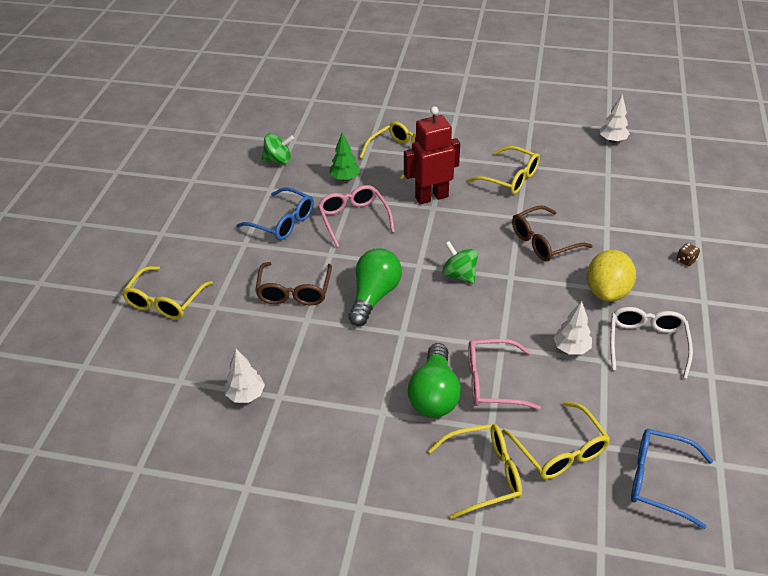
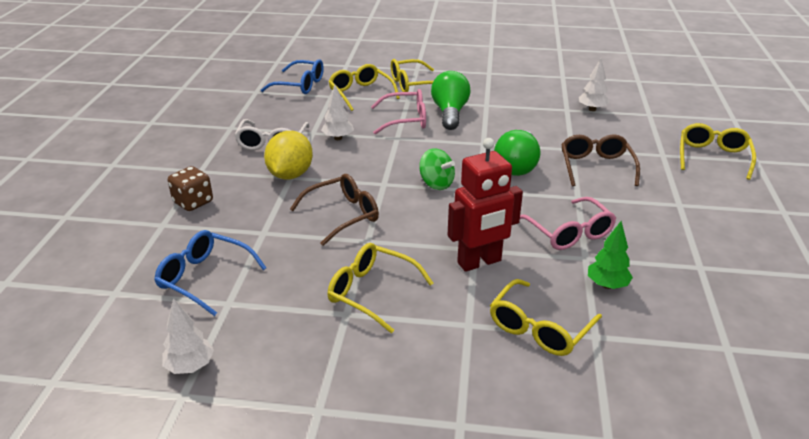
camera: 175 degrees right, 10 degrees down
blue glasses [237,187,314,240] -> blue glasses moved to [154,230,266,316]
green spinning top [261,133,294,164] -> none
brown dice [677,243,700,266] -> brown dice [168,166,213,211], size x1.83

_TASK TO CARRY OUT_
Repeat only the lines from the one holding "blue glasses [237,187,314,240]" through the last line of the data.

_RESPONSE TO THE TASK_
blue glasses [237,187,314,240] -> blue glasses moved to [154,230,266,316]
green spinning top [261,133,294,164] -> none
brown dice [677,243,700,266] -> brown dice [168,166,213,211], size x1.83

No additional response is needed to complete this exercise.